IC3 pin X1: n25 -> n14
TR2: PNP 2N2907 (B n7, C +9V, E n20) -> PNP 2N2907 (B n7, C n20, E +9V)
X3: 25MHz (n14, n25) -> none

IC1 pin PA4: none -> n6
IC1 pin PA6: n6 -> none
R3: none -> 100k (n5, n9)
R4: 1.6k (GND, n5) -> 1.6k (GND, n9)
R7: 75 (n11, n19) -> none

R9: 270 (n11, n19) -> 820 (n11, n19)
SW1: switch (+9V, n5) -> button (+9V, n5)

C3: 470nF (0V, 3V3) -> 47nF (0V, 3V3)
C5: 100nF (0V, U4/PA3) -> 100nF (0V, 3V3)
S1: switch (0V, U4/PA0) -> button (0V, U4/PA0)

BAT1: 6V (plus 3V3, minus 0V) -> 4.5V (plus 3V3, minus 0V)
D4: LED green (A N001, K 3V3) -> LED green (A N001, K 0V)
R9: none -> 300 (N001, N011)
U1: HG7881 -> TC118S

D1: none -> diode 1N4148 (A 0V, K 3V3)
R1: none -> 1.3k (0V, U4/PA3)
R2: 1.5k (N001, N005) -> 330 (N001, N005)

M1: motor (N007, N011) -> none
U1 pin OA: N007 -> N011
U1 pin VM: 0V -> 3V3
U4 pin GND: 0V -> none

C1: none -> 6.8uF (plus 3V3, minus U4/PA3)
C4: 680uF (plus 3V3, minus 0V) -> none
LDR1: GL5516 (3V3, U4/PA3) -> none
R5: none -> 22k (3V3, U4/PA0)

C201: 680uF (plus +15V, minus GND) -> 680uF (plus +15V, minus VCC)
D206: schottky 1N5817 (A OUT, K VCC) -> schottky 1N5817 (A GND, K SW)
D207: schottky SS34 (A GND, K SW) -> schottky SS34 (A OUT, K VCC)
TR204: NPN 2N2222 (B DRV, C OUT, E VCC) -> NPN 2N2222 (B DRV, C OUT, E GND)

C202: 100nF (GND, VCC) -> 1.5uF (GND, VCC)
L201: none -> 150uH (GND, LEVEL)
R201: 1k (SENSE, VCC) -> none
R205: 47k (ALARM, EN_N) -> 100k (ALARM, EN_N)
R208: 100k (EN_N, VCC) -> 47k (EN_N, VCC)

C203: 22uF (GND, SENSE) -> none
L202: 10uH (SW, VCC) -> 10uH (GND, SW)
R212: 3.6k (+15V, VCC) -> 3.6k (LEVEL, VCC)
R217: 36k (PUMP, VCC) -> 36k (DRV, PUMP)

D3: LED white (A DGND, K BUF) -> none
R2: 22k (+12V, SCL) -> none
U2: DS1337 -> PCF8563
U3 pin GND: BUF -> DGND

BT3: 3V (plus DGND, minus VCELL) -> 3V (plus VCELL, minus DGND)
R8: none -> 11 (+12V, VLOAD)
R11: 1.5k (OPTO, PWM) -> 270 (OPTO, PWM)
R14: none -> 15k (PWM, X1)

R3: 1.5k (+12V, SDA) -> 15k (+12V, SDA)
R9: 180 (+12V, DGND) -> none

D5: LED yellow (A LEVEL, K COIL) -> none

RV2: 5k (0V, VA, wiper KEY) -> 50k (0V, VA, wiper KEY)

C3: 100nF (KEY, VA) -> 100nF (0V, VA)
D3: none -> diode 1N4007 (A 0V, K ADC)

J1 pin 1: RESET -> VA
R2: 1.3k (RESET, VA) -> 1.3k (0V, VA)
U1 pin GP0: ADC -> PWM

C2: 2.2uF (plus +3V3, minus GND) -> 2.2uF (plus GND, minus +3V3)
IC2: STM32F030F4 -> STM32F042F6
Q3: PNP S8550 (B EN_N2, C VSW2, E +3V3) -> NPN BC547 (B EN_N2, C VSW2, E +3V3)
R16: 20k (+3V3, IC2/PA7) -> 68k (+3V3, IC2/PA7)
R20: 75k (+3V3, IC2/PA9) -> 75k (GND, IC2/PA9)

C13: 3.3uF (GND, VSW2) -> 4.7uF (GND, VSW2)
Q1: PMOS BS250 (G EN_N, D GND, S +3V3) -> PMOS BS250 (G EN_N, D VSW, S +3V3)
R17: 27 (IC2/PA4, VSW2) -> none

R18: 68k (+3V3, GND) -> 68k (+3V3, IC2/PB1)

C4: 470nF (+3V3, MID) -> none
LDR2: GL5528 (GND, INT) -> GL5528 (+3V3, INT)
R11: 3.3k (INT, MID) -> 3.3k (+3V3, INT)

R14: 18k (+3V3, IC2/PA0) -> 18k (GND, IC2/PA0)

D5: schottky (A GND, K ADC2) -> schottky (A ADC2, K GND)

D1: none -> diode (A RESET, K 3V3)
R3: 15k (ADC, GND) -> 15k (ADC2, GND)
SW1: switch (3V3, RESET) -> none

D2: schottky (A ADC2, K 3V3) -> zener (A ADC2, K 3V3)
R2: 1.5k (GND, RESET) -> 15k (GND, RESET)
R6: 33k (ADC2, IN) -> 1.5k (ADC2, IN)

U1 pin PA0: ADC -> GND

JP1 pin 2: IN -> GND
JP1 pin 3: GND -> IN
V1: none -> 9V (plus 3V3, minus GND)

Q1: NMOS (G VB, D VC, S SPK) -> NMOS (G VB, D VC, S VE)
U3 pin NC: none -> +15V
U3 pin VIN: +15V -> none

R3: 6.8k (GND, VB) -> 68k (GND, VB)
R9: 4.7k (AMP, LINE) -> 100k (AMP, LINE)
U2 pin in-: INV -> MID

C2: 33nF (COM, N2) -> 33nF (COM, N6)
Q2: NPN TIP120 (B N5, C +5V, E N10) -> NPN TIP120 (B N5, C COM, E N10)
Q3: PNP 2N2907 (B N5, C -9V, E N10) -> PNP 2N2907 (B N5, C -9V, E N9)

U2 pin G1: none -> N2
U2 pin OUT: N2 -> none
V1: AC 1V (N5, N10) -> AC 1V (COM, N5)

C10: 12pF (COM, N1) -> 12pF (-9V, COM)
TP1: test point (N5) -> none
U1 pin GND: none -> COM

------------------------------

What is needed is an exact copy of the lines from the one containing "C4: 470nF (+3V3, MID) -> none" through the last line of the records, and nothing else.

C4: 470nF (+3V3, MID) -> none
LDR2: GL5528 (GND, INT) -> GL5528 (+3V3, INT)
R11: 3.3k (INT, MID) -> 3.3k (+3V3, INT)

R14: 18k (+3V3, IC2/PA0) -> 18k (GND, IC2/PA0)

D5: schottky (A GND, K ADC2) -> schottky (A ADC2, K GND)

D1: none -> diode (A RESET, K 3V3)
R3: 15k (ADC, GND) -> 15k (ADC2, GND)
SW1: switch (3V3, RESET) -> none

D2: schottky (A ADC2, K 3V3) -> zener (A ADC2, K 3V3)
R2: 1.5k (GND, RESET) -> 15k (GND, RESET)
R6: 33k (ADC2, IN) -> 1.5k (ADC2, IN)

U1 pin PA0: ADC -> GND

JP1 pin 2: IN -> GND
JP1 pin 3: GND -> IN
V1: none -> 9V (plus 3V3, minus GND)

Q1: NMOS (G VB, D VC, S SPK) -> NMOS (G VB, D VC, S VE)
U3 pin NC: none -> +15V
U3 pin VIN: +15V -> none

R3: 6.8k (GND, VB) -> 68k (GND, VB)
R9: 4.7k (AMP, LINE) -> 100k (AMP, LINE)
U2 pin in-: INV -> MID

C2: 33nF (COM, N2) -> 33nF (COM, N6)
Q2: NPN TIP120 (B N5, C +5V, E N10) -> NPN TIP120 (B N5, C COM, E N10)
Q3: PNP 2N2907 (B N5, C -9V, E N10) -> PNP 2N2907 (B N5, C -9V, E N9)

U2 pin G1: none -> N2
U2 pin OUT: N2 -> none
V1: AC 1V (N5, N10) -> AC 1V (COM, N5)

C10: 12pF (COM, N1) -> 12pF (-9V, COM)
TP1: test point (N5) -> none
U1 pin GND: none -> COM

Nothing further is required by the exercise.